== Segment start ==
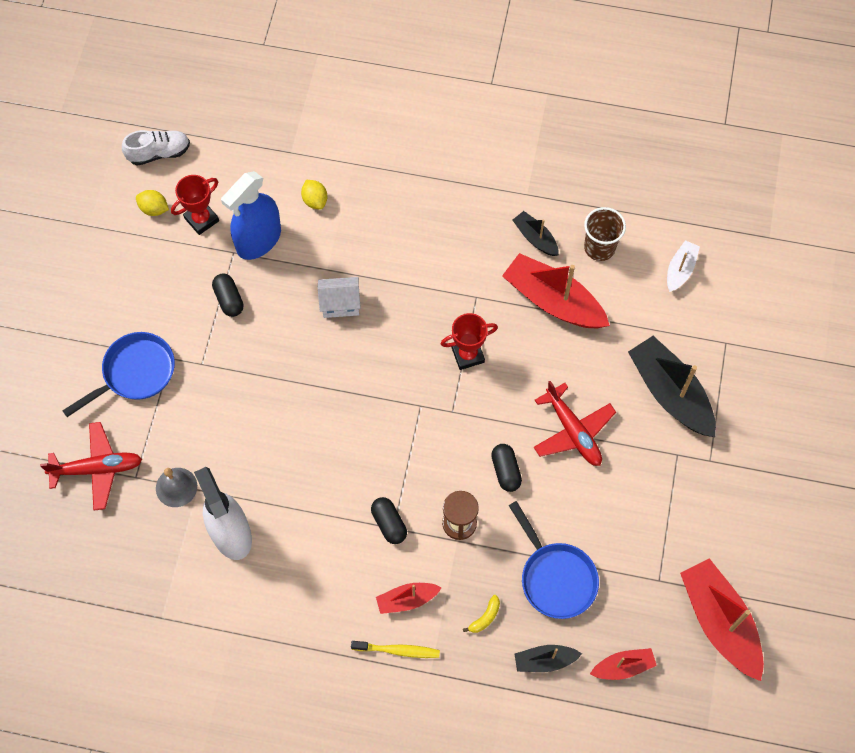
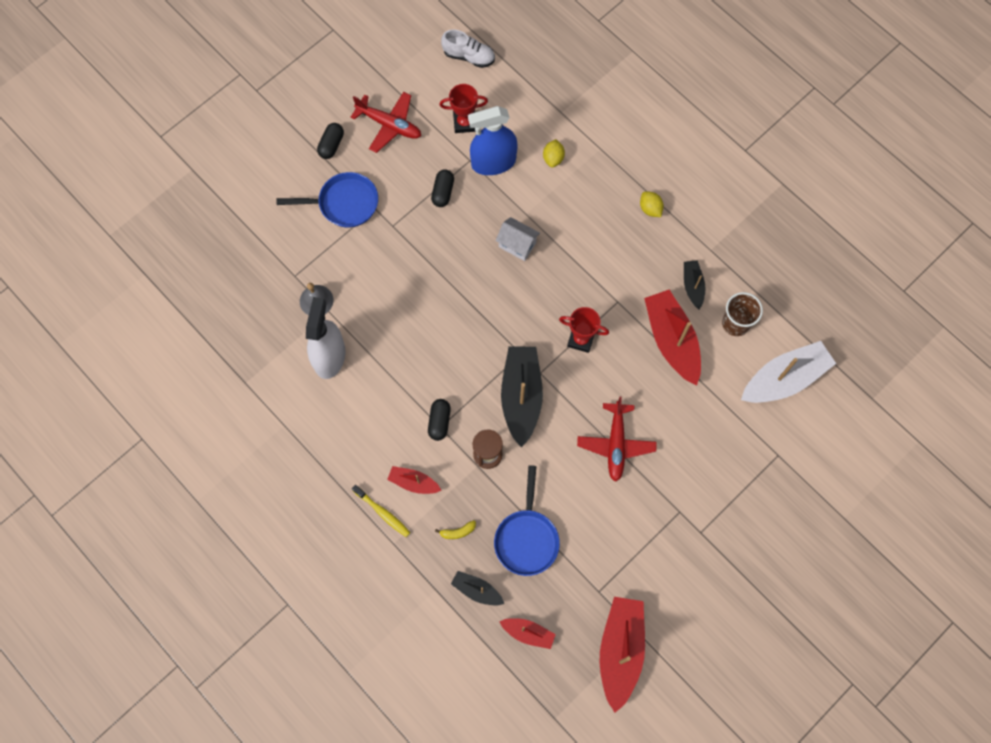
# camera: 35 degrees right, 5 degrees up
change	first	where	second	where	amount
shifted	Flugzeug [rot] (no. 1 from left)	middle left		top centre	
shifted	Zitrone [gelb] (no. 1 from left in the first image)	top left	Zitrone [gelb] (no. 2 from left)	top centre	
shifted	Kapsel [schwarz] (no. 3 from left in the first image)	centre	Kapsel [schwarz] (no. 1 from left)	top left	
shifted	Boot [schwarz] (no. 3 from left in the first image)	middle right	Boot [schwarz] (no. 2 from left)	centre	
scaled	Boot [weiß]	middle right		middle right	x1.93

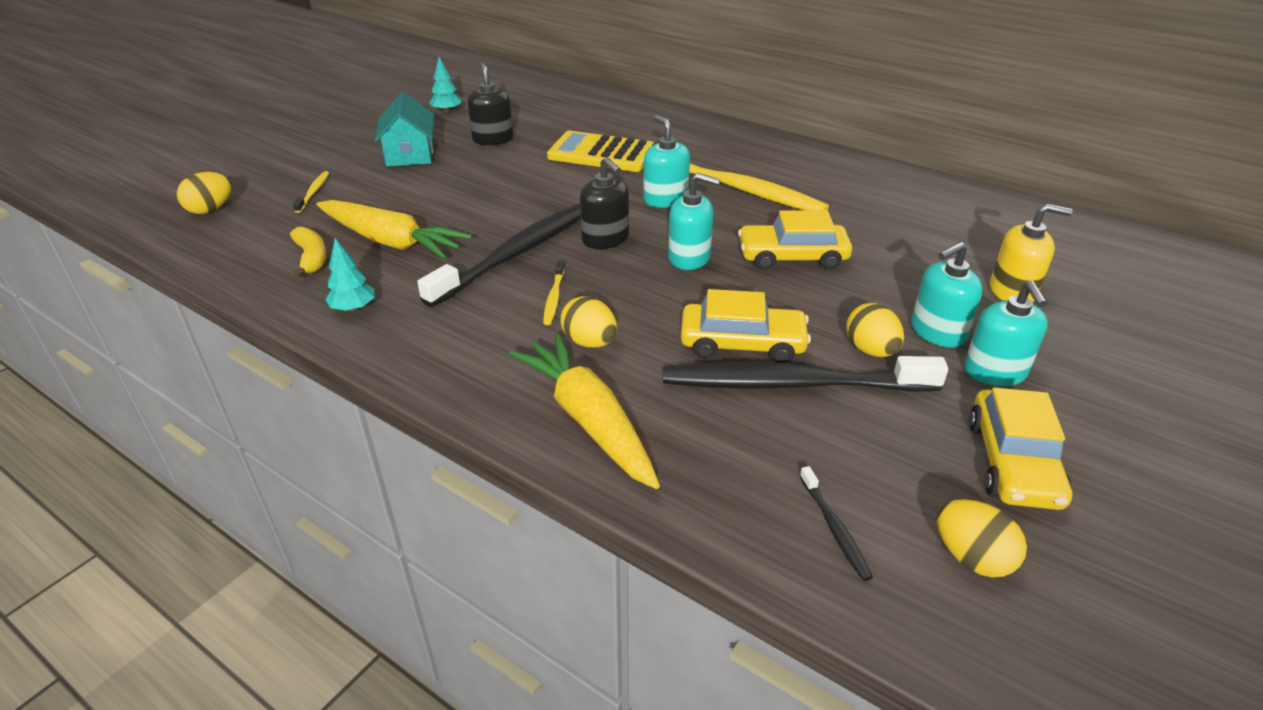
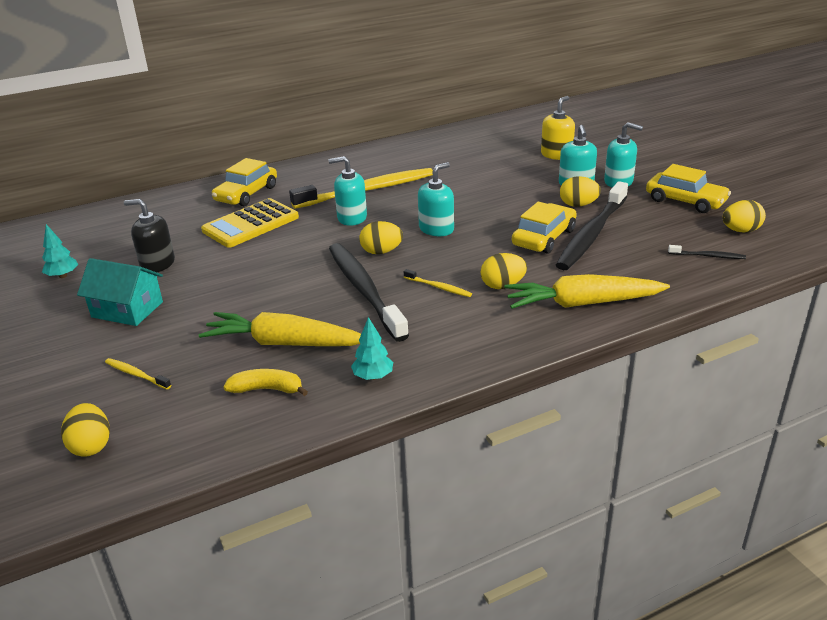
# camera: 60 degrees left, 5 degrees down
change	first	where	second	where	amount
rotated	Karotte [gelb] (no. 1 from left)	top left		centre	135 degrees counterclockwise
swapped	Seifenspender [schwarz] (no. 2 from left)	top centre	Ei [gelb] (no. 2 from left)	centre	
shifted	Auto [gelb] (no. 2 from left in the first image)	centre	Auto [gelb] (no. 1 from left)	top left	

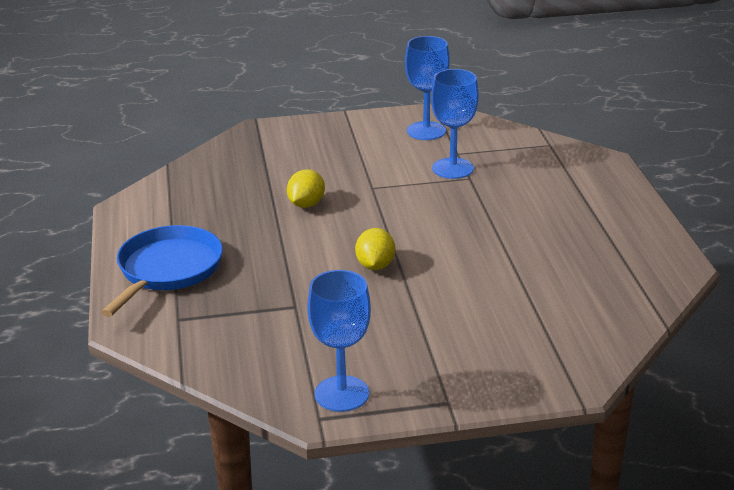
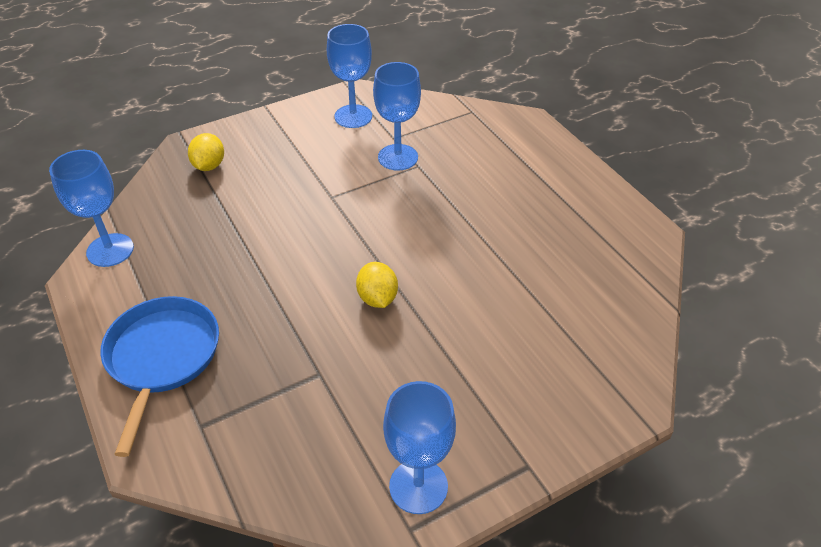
# camera: 20 degrees left, 15 degrees up
change	first	where	second	where	amount
shifted	Zitrone [gelb] (no. 1 from left)	centre		top left	
new			Kelch [blau] (no. 1 from left)	middle left	

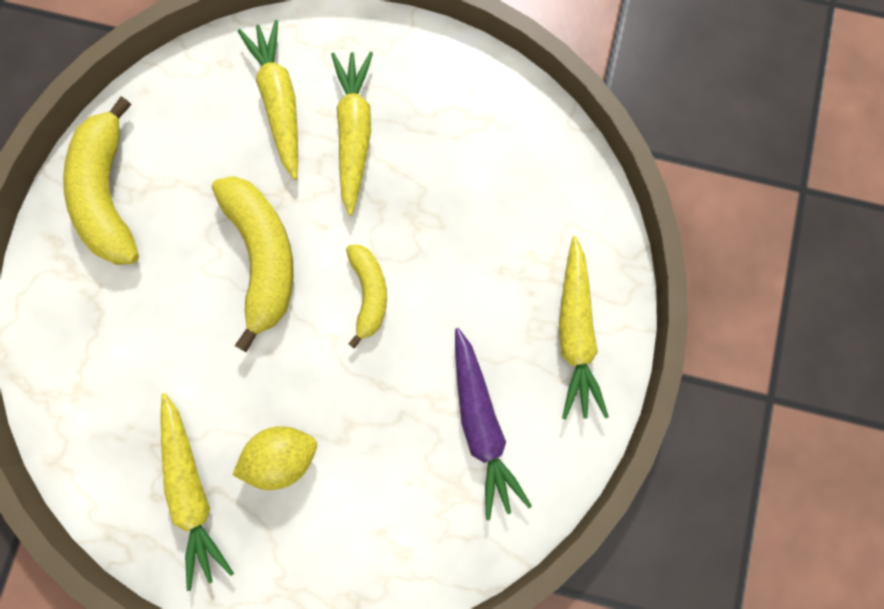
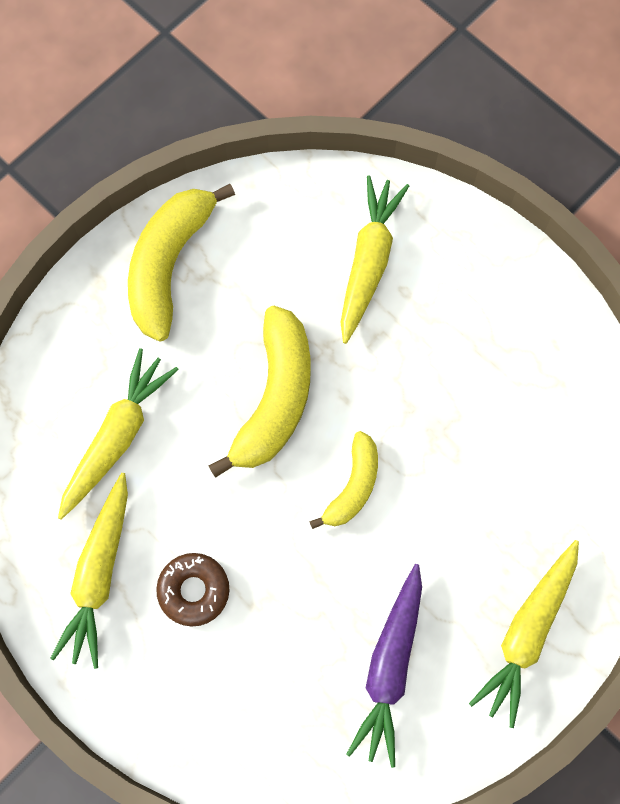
# camera: 30 degrees right, 5 degrees down
change	first	where	second	where	amount
swapped	Zitrone [gelb]	bottom left	Donut [braun]	bottom left	
shifted	Karotte [gelb] (no. 3 from left in the first image)	top centre	Karotte [gelb] (no. 2 from left)	middle left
== Segment end ==
*ACTIVITY:* In the copy, every entry must appear exactly as written, and no picture may appear.

*EXERCISE RESULT:*
# camera: 35 degrees right, 5 degrees up
change	first	where	second	where	amount
shifted	Flugzeug [rot] (no. 1 from left)	middle left		top centre	
shifted	Zitrone [gelb] (no. 1 from left in the first image)	top left	Zitrone [gelb] (no. 2 from left)	top centre	
shifted	Kapsel [schwarz] (no. 3 from left in the first image)	centre	Kapsel [schwarz] (no. 1 from left)	top left	
shifted	Boot [schwarz] (no. 3 from left in the first image)	middle right	Boot [schwarz] (no. 2 from left)	centre	
scaled	Boot [weiß]	middle right		middle right	x1.93

# camera: 60 degrees left, 5 degrees down
change	first	where	second	where	amount
rotated	Karotte [gelb] (no. 1 from left)	top left		centre	135 degrees counterclockwise
swapped	Seifenspender [schwarz] (no. 2 from left)	top centre	Ei [gelb] (no. 2 from left)	centre	
shifted	Auto [gelb] (no. 2 from left in the first image)	centre	Auto [gelb] (no. 1 from left)	top left	

# camera: 20 degrees left, 15 degrees up
change	first	where	second	where	amount
shifted	Zitrone [gelb] (no. 1 from left)	centre		top left	
new			Kelch [blau] (no. 1 from left)	middle left	

# camera: 30 degrees right, 5 degrees down
change	first	where	second	where	amount
swapped	Zitrone [gelb]	bottom left	Donut [braun]	bottom left	
shifted	Karotte [gelb] (no. 3 from left in the first image)	top centre	Karotte [gelb] (no. 2 from left)	middle left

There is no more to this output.